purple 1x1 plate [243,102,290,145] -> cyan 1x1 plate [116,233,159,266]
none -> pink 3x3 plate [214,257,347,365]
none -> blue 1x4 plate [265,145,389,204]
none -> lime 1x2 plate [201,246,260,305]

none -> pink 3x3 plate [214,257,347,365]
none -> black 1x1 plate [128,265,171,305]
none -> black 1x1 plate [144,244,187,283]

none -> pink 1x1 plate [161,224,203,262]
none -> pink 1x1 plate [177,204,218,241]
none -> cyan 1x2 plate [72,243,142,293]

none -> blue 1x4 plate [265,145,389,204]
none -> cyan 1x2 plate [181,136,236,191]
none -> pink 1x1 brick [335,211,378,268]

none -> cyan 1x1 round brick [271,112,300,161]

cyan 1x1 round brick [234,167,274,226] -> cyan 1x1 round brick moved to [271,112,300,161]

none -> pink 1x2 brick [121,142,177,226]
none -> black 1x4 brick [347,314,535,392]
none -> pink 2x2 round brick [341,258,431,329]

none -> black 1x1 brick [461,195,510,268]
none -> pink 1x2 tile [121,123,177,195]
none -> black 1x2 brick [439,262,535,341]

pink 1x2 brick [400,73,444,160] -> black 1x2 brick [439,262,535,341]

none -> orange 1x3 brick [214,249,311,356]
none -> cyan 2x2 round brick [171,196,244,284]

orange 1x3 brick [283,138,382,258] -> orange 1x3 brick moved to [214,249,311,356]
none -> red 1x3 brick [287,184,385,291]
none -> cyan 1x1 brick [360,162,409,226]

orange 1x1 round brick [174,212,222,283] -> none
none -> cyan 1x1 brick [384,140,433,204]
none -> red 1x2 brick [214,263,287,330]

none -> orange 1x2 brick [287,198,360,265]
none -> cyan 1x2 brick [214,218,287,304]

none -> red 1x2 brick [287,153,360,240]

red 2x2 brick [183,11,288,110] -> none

→ Your assignment
Restate the material word for word.

→ Solution for this problem
purple 1x1 plate [243,102,290,145] -> cyan 1x1 plate [116,233,159,266]
none -> pink 3x3 plate [214,257,347,365]
none -> blue 1x4 plate [265,145,389,204]
none -> lime 1x2 plate [201,246,260,305]

none -> pink 3x3 plate [214,257,347,365]
none -> black 1x1 plate [128,265,171,305]
none -> black 1x1 plate [144,244,187,283]

none -> pink 1x1 plate [161,224,203,262]
none -> pink 1x1 plate [177,204,218,241]
none -> cyan 1x2 plate [72,243,142,293]

none -> blue 1x4 plate [265,145,389,204]
none -> cyan 1x2 plate [181,136,236,191]
none -> pink 1x1 brick [335,211,378,268]

none -> cyan 1x1 round brick [271,112,300,161]

cyan 1x1 round brick [234,167,274,226] -> cyan 1x1 round brick moved to [271,112,300,161]

none -> pink 1x2 brick [121,142,177,226]
none -> black 1x4 brick [347,314,535,392]
none -> pink 2x2 round brick [341,258,431,329]

none -> black 1x1 brick [461,195,510,268]
none -> pink 1x2 tile [121,123,177,195]
none -> black 1x2 brick [439,262,535,341]

pink 1x2 brick [400,73,444,160] -> black 1x2 brick [439,262,535,341]

none -> orange 1x3 brick [214,249,311,356]
none -> cyan 2x2 round brick [171,196,244,284]

orange 1x3 brick [283,138,382,258] -> orange 1x3 brick moved to [214,249,311,356]
none -> red 1x3 brick [287,184,385,291]
none -> cyan 1x1 brick [360,162,409,226]

orange 1x1 round brick [174,212,222,283] -> none
none -> cyan 1x1 brick [384,140,433,204]
none -> red 1x2 brick [214,263,287,330]

none -> orange 1x2 brick [287,198,360,265]
none -> cyan 1x2 brick [214,218,287,304]

none -> red 1x2 brick [287,153,360,240]

red 2x2 brick [183,11,288,110] -> none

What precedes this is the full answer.